- [EXCERPTED DATA]:
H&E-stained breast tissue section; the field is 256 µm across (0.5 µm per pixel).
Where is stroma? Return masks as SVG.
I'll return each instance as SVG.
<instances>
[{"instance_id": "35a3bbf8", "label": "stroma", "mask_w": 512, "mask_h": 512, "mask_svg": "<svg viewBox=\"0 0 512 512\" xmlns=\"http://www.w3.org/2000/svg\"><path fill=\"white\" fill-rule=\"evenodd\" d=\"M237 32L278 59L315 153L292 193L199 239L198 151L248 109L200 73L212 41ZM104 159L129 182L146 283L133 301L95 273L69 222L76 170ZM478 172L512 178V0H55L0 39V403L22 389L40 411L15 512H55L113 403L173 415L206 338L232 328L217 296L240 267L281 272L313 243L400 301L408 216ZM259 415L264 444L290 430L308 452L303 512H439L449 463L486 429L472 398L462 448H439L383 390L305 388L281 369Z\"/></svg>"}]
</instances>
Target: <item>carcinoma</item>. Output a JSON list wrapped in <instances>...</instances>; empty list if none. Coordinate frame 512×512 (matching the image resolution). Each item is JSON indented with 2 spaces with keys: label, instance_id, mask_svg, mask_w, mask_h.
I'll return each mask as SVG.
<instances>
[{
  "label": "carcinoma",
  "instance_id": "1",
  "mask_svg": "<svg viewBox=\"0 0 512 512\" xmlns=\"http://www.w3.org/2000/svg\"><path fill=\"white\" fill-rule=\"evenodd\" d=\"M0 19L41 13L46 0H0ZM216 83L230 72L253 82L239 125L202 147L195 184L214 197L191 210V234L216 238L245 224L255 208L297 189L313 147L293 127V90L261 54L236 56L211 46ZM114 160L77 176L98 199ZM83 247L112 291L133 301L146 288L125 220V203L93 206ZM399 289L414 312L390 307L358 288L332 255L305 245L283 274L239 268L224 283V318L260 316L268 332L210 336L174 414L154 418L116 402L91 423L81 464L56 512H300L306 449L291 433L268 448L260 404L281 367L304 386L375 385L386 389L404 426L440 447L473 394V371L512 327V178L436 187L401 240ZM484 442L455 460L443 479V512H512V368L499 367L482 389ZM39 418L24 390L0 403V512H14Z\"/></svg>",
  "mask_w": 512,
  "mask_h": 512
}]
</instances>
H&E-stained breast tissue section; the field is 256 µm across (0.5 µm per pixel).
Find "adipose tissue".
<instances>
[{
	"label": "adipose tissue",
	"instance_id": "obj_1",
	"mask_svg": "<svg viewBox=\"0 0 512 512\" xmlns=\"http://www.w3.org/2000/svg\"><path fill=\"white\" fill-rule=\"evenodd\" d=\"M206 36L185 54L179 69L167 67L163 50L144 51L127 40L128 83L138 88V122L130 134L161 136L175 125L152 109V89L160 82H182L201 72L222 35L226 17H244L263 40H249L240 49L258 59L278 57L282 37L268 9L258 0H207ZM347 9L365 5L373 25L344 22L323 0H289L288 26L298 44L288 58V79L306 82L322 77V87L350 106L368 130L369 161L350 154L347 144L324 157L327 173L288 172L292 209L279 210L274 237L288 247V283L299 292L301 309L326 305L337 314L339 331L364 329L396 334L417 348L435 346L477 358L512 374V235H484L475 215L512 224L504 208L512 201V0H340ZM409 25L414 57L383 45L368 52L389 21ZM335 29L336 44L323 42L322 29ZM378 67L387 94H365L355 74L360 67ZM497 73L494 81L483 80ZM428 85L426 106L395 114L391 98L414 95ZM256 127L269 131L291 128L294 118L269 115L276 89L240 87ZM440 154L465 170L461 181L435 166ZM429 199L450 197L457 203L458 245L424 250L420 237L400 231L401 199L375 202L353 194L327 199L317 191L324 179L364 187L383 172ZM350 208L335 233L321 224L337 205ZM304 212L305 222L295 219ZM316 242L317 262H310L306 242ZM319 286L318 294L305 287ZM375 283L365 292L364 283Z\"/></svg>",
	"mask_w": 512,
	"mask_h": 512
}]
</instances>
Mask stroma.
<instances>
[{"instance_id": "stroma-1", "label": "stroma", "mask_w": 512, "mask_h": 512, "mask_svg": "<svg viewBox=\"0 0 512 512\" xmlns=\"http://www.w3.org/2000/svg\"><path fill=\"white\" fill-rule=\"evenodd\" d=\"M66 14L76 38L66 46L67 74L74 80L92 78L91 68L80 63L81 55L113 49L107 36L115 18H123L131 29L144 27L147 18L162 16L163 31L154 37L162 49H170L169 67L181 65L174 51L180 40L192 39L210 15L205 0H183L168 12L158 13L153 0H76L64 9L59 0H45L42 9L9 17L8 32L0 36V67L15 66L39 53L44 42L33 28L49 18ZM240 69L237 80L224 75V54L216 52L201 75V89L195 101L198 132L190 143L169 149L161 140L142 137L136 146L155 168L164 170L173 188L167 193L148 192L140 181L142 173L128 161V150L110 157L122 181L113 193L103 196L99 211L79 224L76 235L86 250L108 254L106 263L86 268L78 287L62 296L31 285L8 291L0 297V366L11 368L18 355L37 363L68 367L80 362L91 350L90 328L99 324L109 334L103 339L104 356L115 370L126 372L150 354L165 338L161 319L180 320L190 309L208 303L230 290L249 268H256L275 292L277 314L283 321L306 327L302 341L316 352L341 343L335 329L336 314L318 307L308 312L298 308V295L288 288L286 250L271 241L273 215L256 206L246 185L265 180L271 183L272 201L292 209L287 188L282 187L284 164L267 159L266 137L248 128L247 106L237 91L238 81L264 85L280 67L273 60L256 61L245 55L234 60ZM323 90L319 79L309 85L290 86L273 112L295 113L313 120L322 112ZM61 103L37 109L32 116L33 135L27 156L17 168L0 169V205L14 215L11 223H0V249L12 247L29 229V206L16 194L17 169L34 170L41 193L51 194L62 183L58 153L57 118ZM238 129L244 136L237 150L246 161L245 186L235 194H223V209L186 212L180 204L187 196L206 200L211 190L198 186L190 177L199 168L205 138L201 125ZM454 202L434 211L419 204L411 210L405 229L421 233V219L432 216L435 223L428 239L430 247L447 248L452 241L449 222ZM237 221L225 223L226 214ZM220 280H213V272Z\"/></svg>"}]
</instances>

- [WHAT THE TASK REQUIRES]: Using the data above, print every record exactly as shown.

- [RESPONSE TO THIS EXERCISE]:
H&E-stained breast tissue section; the field is 256 µm across (0.5 µm per pixel).
Where is stroma? Return masks as SVG.
I'll return each instance as SVG.
<instances>
[{"instance_id": "35a3bbf8", "label": "stroma", "mask_w": 512, "mask_h": 512, "mask_svg": "<svg viewBox=\"0 0 512 512\" xmlns=\"http://www.w3.org/2000/svg\"><path fill=\"white\" fill-rule=\"evenodd\" d=\"M237 32L278 59L315 153L292 193L199 239L198 151L248 109L200 73L212 41ZM104 159L129 182L146 283L133 301L95 273L69 222L76 170ZM478 172L512 178V0H55L0 39V403L22 389L40 411L15 512H55L113 403L173 415L206 338L232 328L217 296L240 267L281 272L313 243L400 301L408 216ZM259 415L264 444L290 430L308 452L303 512H439L449 463L486 429L472 398L462 448H439L383 390L305 388L281 369Z\"/></svg>"}]
</instances>
Target: <item>carcinoma</item>. Output a JSON list wrapped in <instances>...</instances>; empty list if none. Coordinate frame 512×512 (matching the image resolution). Each item is JSON indented with 2 spaces with keys: label, instance_id, mask_svg, mask_w, mask_h.
I'll return each mask as SVG.
<instances>
[{
  "label": "carcinoma",
  "instance_id": "1",
  "mask_svg": "<svg viewBox=\"0 0 512 512\" xmlns=\"http://www.w3.org/2000/svg\"><path fill=\"white\" fill-rule=\"evenodd\" d=\"M0 19L41 13L46 0H0ZM216 83L230 72L253 82L239 125L202 147L195 184L214 197L191 210V234L216 238L245 224L255 208L297 189L313 147L293 127V90L261 54L236 56L211 46ZM114 160L77 176L98 199ZM83 247L112 291L133 301L146 288L125 220V203L93 206ZM399 289L414 312L390 307L358 288L332 255L305 245L283 274L239 268L224 283V318L260 316L268 332L210 336L174 414L154 418L116 402L91 423L81 464L56 512H300L306 449L291 433L268 448L260 404L281 367L304 386L375 385L386 389L404 426L440 447L473 394V371L512 327V178L436 187L401 240ZM484 442L455 460L443 479V512H512V368L499 367L482 389ZM39 418L24 390L0 403V512H14Z\"/></svg>",
  "mask_w": 512,
  "mask_h": 512
}]
</instances>
H&E-stained breast tissue section; the field is 256 µm across (0.5 µm per pixel).
Find "adipose tissue".
<instances>
[{
	"label": "adipose tissue",
	"instance_id": "obj_1",
	"mask_svg": "<svg viewBox=\"0 0 512 512\" xmlns=\"http://www.w3.org/2000/svg\"><path fill=\"white\" fill-rule=\"evenodd\" d=\"M206 36L185 54L179 69L167 67L163 50L144 51L127 40L128 83L138 88V122L130 134L161 136L175 125L152 109V89L160 82H182L201 72L222 35L226 17H244L263 40H249L240 49L258 59L278 57L282 37L268 9L258 0H207ZM347 9L365 5L373 25L344 22L323 0H289L288 26L298 44L288 58V79L306 82L322 77V87L350 106L368 130L369 161L350 154L347 144L324 157L327 173L288 172L292 209L279 210L274 237L288 247V283L299 292L301 309L326 305L337 314L339 331L364 329L396 334L417 348L435 346L477 358L512 374V235H484L475 215L512 224L504 208L512 201V0H340ZM409 25L414 57L383 45L368 52L389 21ZM335 29L336 44L323 42L322 29ZM378 67L387 94H365L355 74L360 67ZM497 73L494 81L483 80ZM428 85L426 106L395 114L391 98L414 95ZM256 127L269 131L291 128L294 118L269 115L276 89L240 87ZM440 154L465 170L461 181L435 166ZM429 199L450 197L457 203L458 245L424 250L420 237L400 231L401 199L375 202L353 194L327 199L317 191L324 179L364 187L383 172ZM350 208L335 233L321 224L337 205ZM304 212L305 222L295 219ZM316 242L317 262H310L306 242ZM319 286L318 294L305 287ZM375 283L365 292L364 283Z\"/></svg>",
	"mask_w": 512,
	"mask_h": 512
}]
</instances>
Mask stroma.
<instances>
[{"instance_id": "stroma-1", "label": "stroma", "mask_w": 512, "mask_h": 512, "mask_svg": "<svg viewBox=\"0 0 512 512\" xmlns=\"http://www.w3.org/2000/svg\"><path fill=\"white\" fill-rule=\"evenodd\" d=\"M66 14L76 38L66 46L67 74L74 80L92 78L91 68L80 63L81 55L113 49L107 36L115 18H123L131 29L144 27L147 18L162 16L163 31L154 37L162 49H170L169 67L181 65L174 51L180 40L192 39L210 15L205 0H183L168 12L158 13L153 0H76L64 9L59 0H45L42 9L9 17L8 32L0 36V67L15 66L39 53L44 42L33 28L49 18ZM240 69L237 80L224 75V54L216 52L201 75V89L195 101L198 132L190 143L169 149L161 140L142 137L136 146L155 168L164 170L173 188L167 193L148 192L140 181L142 173L128 161V150L110 157L122 181L113 193L103 196L99 211L79 224L76 235L86 250L108 254L106 263L86 268L78 287L62 296L31 285L8 291L0 297V366L11 368L18 355L37 363L68 367L80 362L91 350L90 328L99 324L109 334L103 339L104 356L115 370L126 372L150 354L165 338L161 319L180 320L190 309L208 303L230 290L249 268H256L275 292L277 314L283 321L306 327L302 341L316 352L341 343L335 329L336 314L318 307L308 312L298 308V295L288 288L286 250L271 241L273 215L256 206L246 185L265 180L271 183L272 201L292 209L287 188L282 187L284 164L267 159L266 137L248 128L247 106L237 91L238 81L264 85L280 67L273 60L256 61L245 55L234 60ZM323 90L319 79L309 85L290 86L273 112L295 113L313 120L322 112ZM61 103L37 109L32 116L33 135L27 156L17 168L0 169V205L14 215L11 223H0V249L12 247L29 229V206L16 194L17 169L34 170L41 193L51 194L62 183L58 153L57 118ZM238 129L244 136L237 150L246 161L245 186L235 194H223V209L186 212L180 204L187 196L206 200L211 190L198 186L190 177L199 168L205 138L201 125ZM454 202L434 211L419 204L411 210L405 229L421 233V219L432 216L435 223L428 239L430 247L447 248L452 241L449 222ZM237 221L225 223L226 214ZM220 280H213V272Z\"/></svg>"}]
</instances>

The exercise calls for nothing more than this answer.